| Input records |

__________

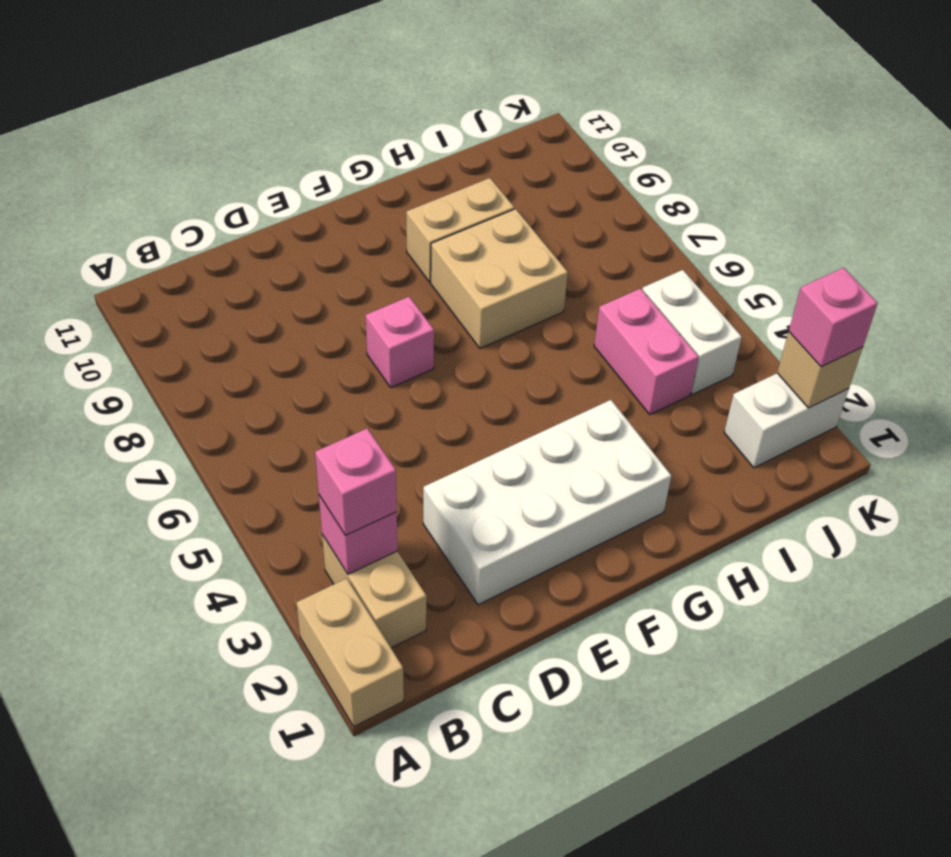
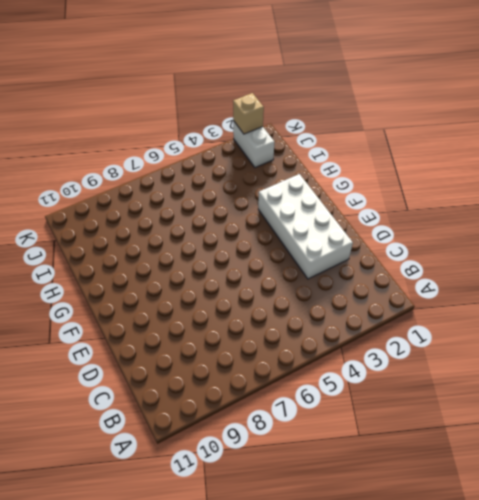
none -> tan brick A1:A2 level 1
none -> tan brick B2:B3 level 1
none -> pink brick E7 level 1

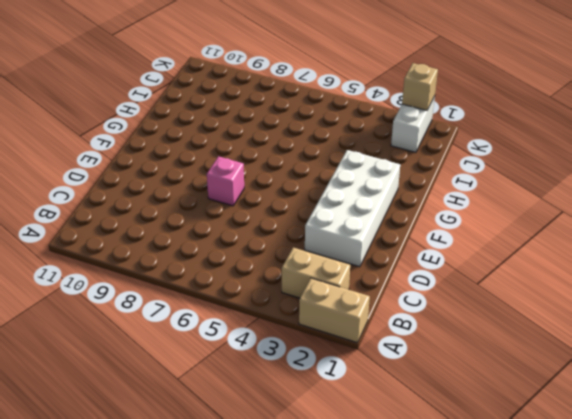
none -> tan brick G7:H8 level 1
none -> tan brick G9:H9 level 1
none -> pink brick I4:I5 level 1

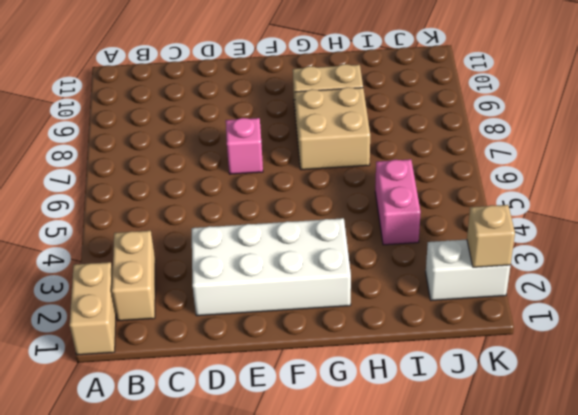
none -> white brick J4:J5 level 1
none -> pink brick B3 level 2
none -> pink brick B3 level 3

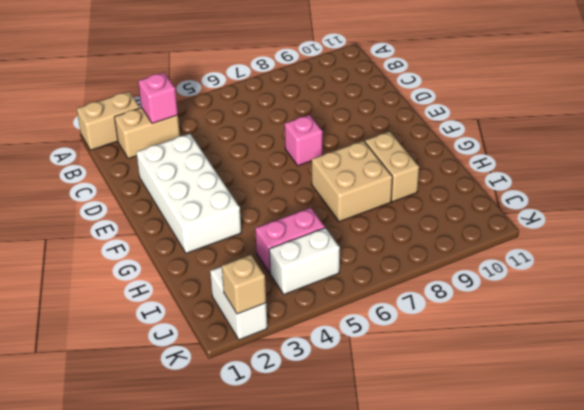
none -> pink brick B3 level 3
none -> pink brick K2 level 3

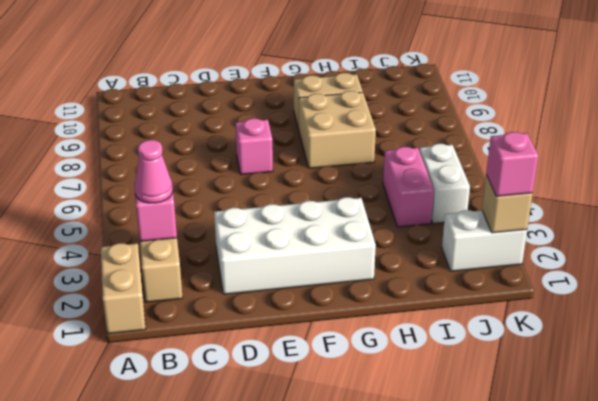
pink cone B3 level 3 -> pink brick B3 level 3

__________

| Action item |
Restate the entries above word for word, and keep the pictures out.

| Answer below |
none -> tan brick A1:A2 level 1
none -> tan brick B2:B3 level 1
none -> pink brick E7 level 1

none -> tan brick G7:H8 level 1
none -> tan brick G9:H9 level 1
none -> pink brick I4:I5 level 1

none -> white brick J4:J5 level 1
none -> pink brick B3 level 2
none -> pink brick B3 level 3

none -> pink brick B3 level 3
none -> pink brick K2 level 3

pink cone B3 level 3 -> pink brick B3 level 3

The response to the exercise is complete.